WHAT THE TASK ASKS -> Repeat all the lines below exactly, but omit the pictures.

Source data ->
■ ■ ■ ■

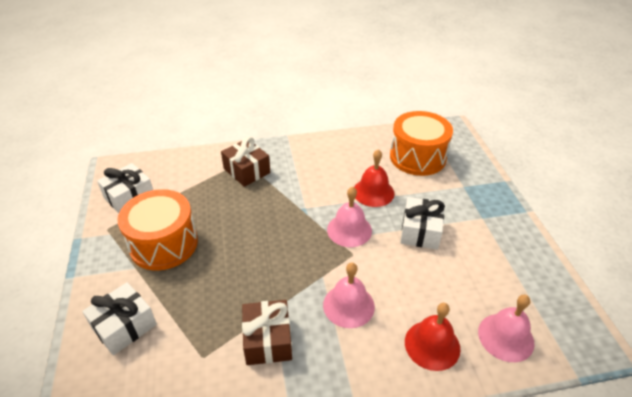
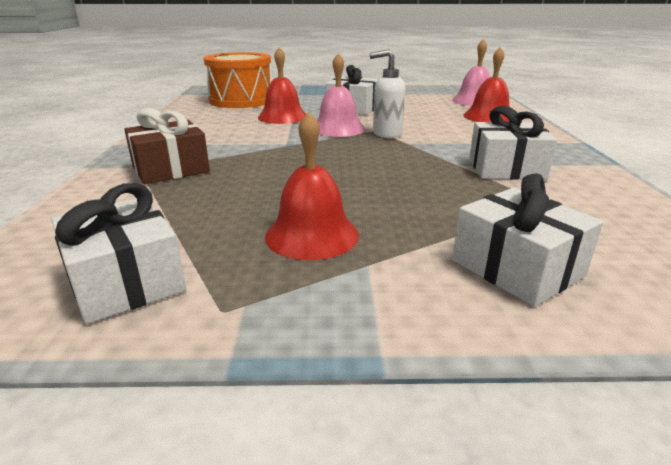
camera: 80 degrees left, 15 degrees down
(164, 244) = (312, 235): orange drum -> red bell
(268, 340) = (506, 169): brown gift -> white gift
(343, 262) = (386, 134): none -> white soap dispenser
(348, 305) = (448, 136): pink bell -> none

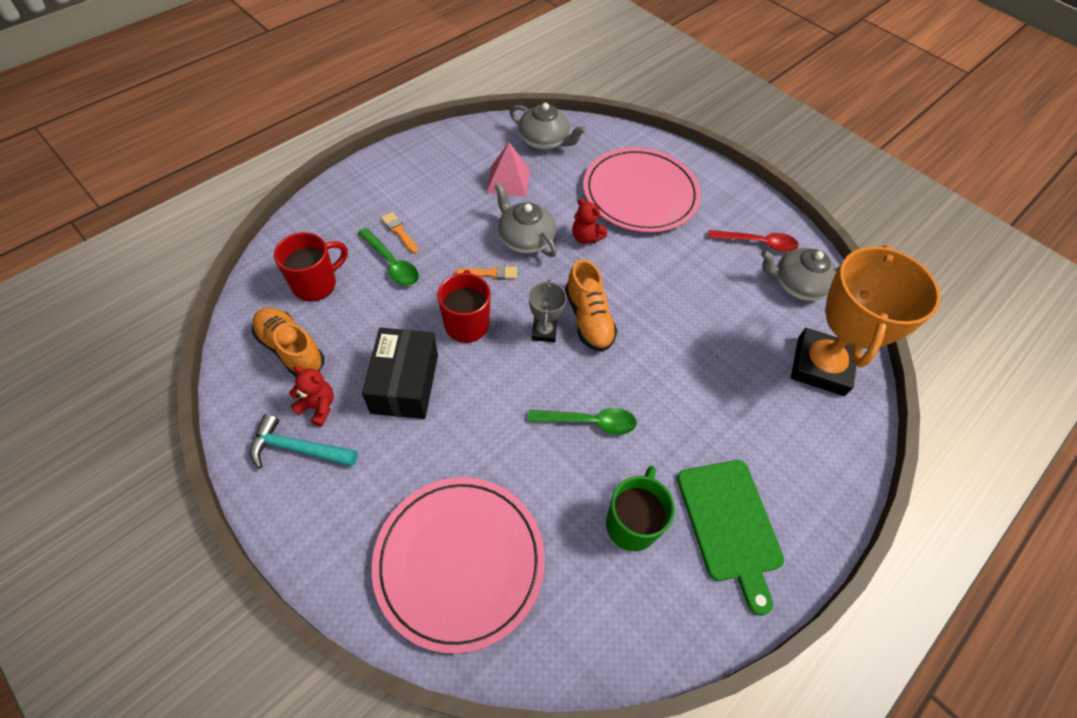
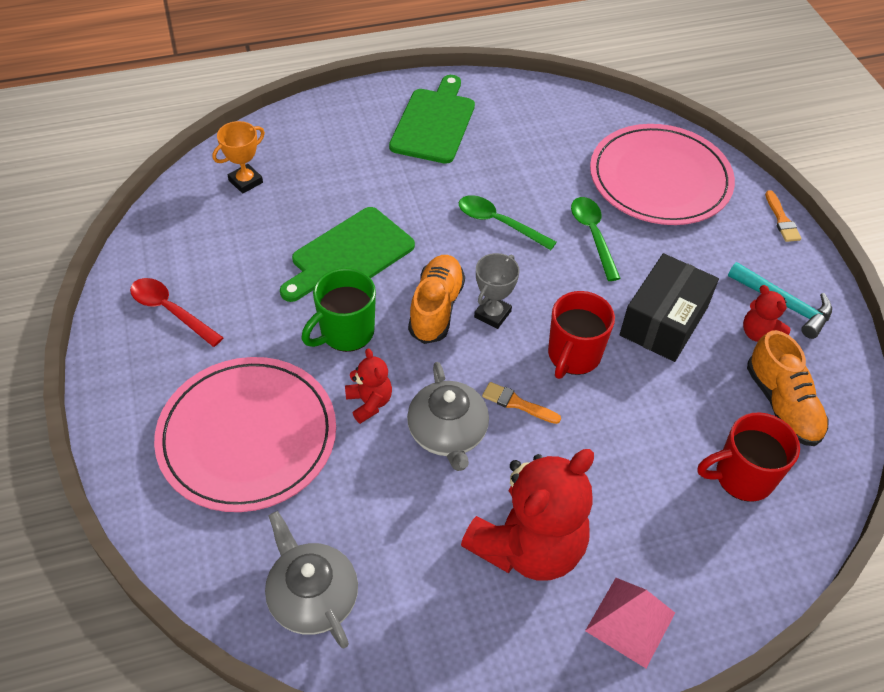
camera: 150 degrees left, 5 degrees down
(392, 264) = (636, 467): green spoon -> green spoon (593, 235)
(399, 231) = (612, 513): orange brush -> orange brush (781, 220)
(443, 198) = (528, 546): none -> red teddy bear
(508, 180) = (416, 538): pink pyramid -> pink pyramid (630, 621)
(632, 523) = (510, 150): green mug -> green mug (345, 333)
(683, 334) = (349, 256): none -> green cutting board
(797, 285) = (181, 252): grey teapot -> none
(820, 366) = (245, 181): orange trophy -> orange trophy, size x0.44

■ ■ ■ ■

ANSWER AREA ->
camera: 80 degrees left, 15 degrees down
(164, 244) = (312, 235): orange drum -> red bell
(268, 340) = (506, 169): brown gift -> white gift
(343, 262) = (386, 134): none -> white soap dispenser
(348, 305) = (448, 136): pink bell -> none

camera: 150 degrees left, 5 degrees down
(392, 264) = (636, 467): green spoon -> green spoon (593, 235)
(399, 231) = (612, 513): orange brush -> orange brush (781, 220)
(443, 198) = (528, 546): none -> red teddy bear
(508, 180) = (416, 538): pink pyramid -> pink pyramid (630, 621)
(632, 523) = (510, 150): green mug -> green mug (345, 333)
(683, 334) = (349, 256): none -> green cutting board
(797, 285) = (181, 252): grey teapot -> none
(820, 366) = (245, 181): orange trophy -> orange trophy, size x0.44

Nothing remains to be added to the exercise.